Your task » Using the records that appear below, write out exactly the lines from the one with "D6: diode 1N4001" through the one with "R6: none -> 4.7k (SIG4, SIG26)", keeping both end lines.

Excerpts from a dataset
━━━━━━━━━━━━━━━━━━━━
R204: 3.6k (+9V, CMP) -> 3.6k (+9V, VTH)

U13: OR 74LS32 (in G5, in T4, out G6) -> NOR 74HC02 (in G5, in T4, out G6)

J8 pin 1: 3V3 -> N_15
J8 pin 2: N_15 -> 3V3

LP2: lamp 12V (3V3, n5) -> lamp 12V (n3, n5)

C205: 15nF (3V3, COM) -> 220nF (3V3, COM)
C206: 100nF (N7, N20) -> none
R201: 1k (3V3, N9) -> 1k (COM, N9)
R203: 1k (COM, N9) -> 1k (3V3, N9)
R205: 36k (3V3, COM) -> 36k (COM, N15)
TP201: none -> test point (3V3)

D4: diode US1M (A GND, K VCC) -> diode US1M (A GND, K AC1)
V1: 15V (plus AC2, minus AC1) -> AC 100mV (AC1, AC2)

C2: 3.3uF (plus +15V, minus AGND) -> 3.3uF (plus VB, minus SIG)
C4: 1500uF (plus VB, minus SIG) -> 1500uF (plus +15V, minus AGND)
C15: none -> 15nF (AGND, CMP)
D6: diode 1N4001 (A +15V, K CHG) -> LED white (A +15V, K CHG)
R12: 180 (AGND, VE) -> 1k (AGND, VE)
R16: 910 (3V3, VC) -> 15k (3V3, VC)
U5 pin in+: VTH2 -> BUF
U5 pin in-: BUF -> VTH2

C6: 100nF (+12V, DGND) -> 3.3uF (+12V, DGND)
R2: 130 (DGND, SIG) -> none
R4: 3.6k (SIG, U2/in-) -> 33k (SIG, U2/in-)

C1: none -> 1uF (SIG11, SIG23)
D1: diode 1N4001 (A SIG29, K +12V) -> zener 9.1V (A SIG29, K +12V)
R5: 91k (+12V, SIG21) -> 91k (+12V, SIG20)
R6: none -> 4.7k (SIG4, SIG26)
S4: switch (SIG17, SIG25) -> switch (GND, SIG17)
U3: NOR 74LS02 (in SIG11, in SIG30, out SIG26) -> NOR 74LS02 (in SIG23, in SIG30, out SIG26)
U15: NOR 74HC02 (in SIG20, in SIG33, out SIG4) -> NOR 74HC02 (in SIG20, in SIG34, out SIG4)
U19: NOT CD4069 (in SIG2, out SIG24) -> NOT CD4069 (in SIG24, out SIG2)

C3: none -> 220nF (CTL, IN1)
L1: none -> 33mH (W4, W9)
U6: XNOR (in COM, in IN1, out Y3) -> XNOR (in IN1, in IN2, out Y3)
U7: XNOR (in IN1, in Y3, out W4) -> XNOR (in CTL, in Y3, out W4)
━━━━━━━━━━━━━━━━━━━━
Response area »
D6: diode 1N4001 (A +15V, K CHG) -> LED white (A +15V, K CHG)
R12: 180 (AGND, VE) -> 1k (AGND, VE)
R16: 910 (3V3, VC) -> 15k (3V3, VC)
U5 pin in+: VTH2 -> BUF
U5 pin in-: BUF -> VTH2

C6: 100nF (+12V, DGND) -> 3.3uF (+12V, DGND)
R2: 130 (DGND, SIG) -> none
R4: 3.6k (SIG, U2/in-) -> 33k (SIG, U2/in-)

C1: none -> 1uF (SIG11, SIG23)
D1: diode 1N4001 (A SIG29, K +12V) -> zener 9.1V (A SIG29, K +12V)
R5: 91k (+12V, SIG21) -> 91k (+12V, SIG20)
R6: none -> 4.7k (SIG4, SIG26)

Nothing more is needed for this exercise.